## EXERCISE DIRECTIONS
Pull every line with "first" from the entries below.

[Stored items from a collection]
>>>>>

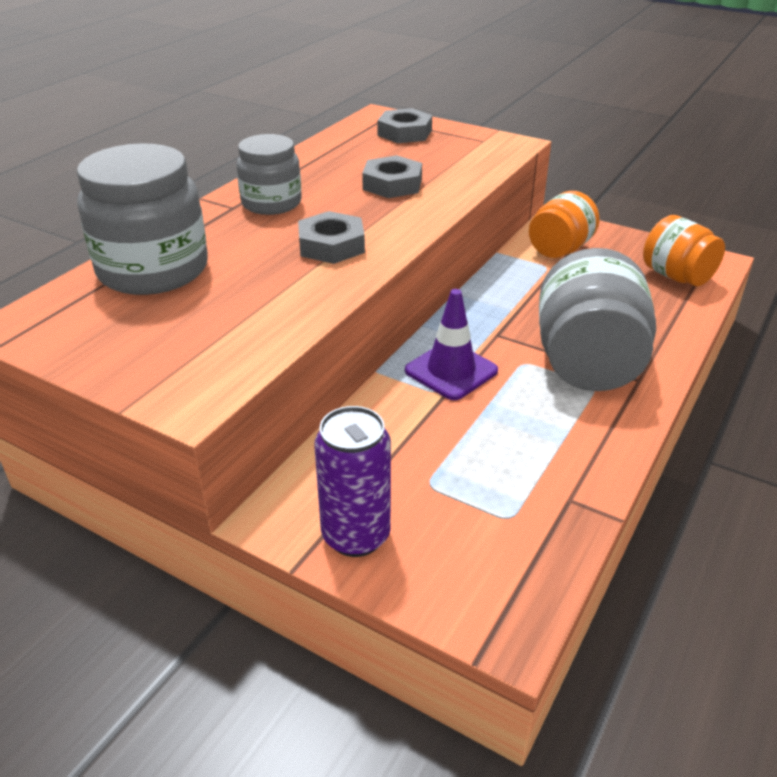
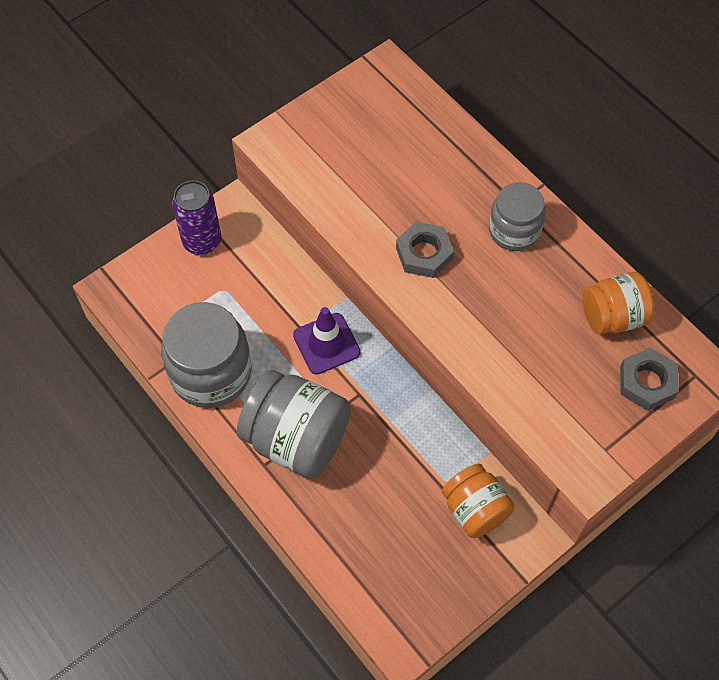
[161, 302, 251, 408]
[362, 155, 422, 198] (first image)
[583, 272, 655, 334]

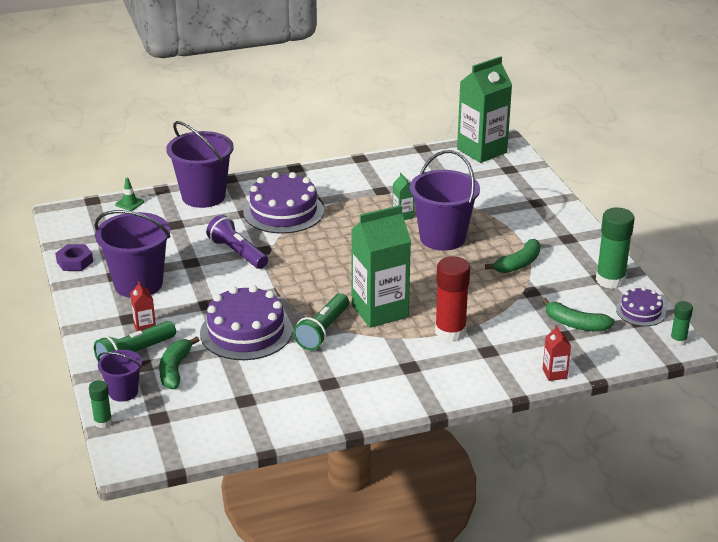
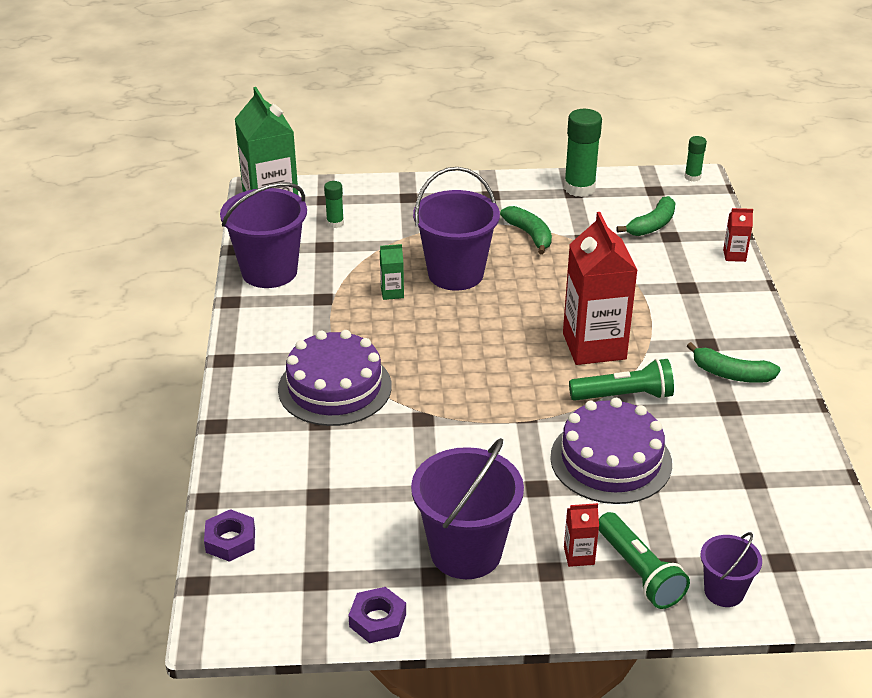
[324, 181, 344, 228]
[204, 509, 255, 562]
[687, 342, 781, 383]
[220, 183, 307, 288]
[206, 215, 268, 269] (first image)
[569, 358, 674, 401]
[563, 212, 637, 365]
[435, 256, 470, 342] (first image)
[616, 287, 666, 326] (first image)

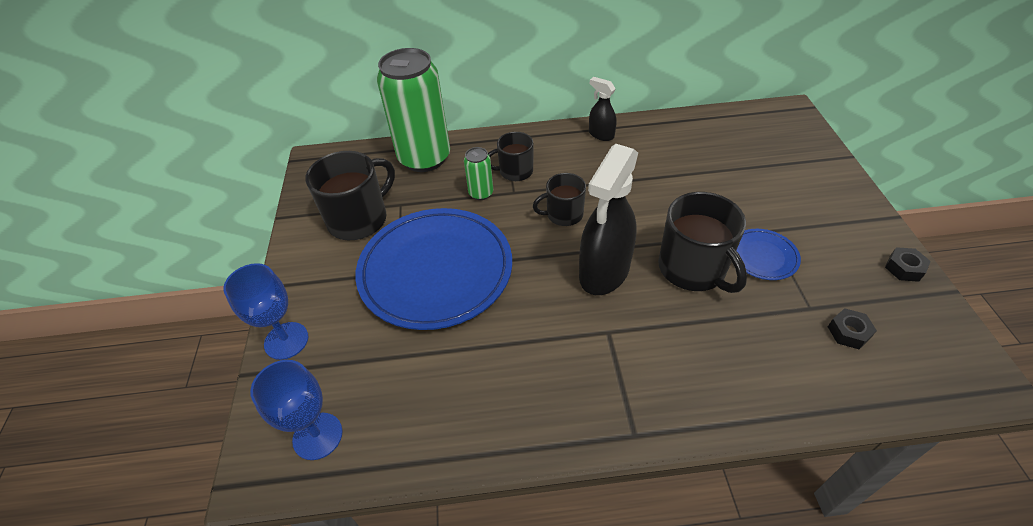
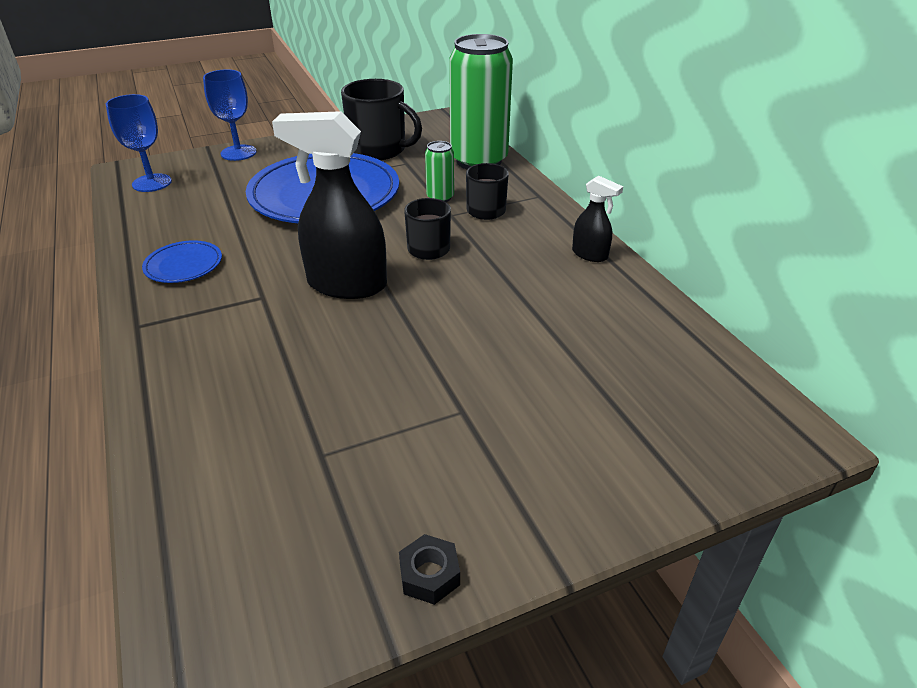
[572, 175, 623, 262]
[658, 192, 747, 293] (first image)
[142, 241, 222, 283]
[828, 308, 877, 349] (first image)

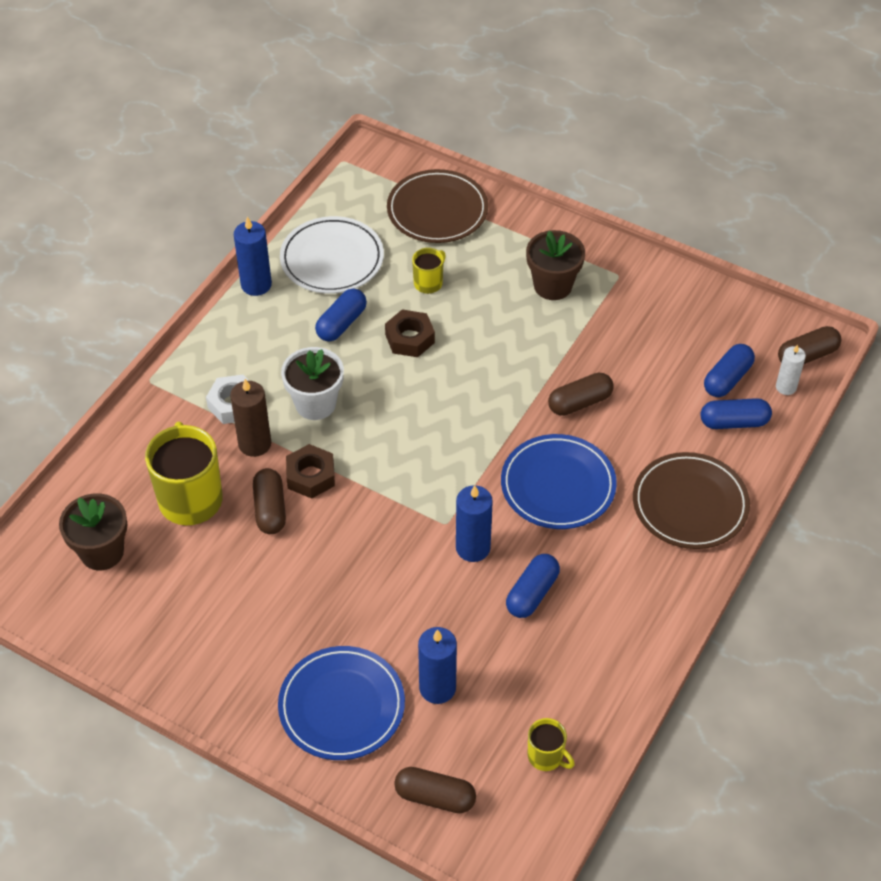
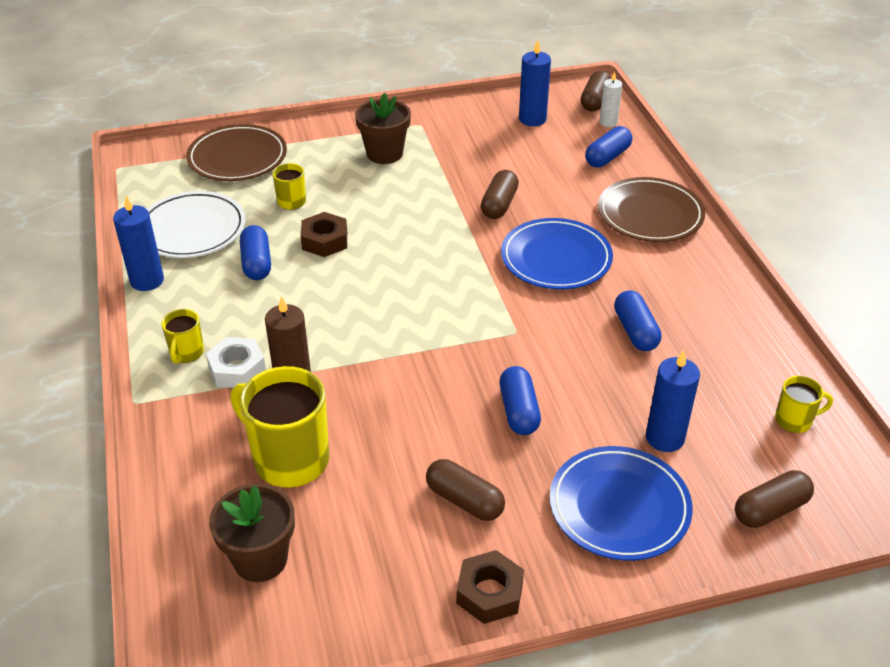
[426, 459, 505, 521]
[281, 347, 344, 420] (first image)
[456, 550, 524, 624]
[519, 40, 551, 126]
[500, 366, 541, 435]
[161, 309, 204, 364]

<<<<<

## EXERCISE SOLUTION
[362, 155, 422, 198] (first image)
[206, 215, 268, 269] (first image)
[435, 256, 470, 342] (first image)
[616, 287, 666, 326] (first image)
[658, 192, 747, 293] (first image)
[828, 308, 877, 349] (first image)
[281, 347, 344, 420] (first image)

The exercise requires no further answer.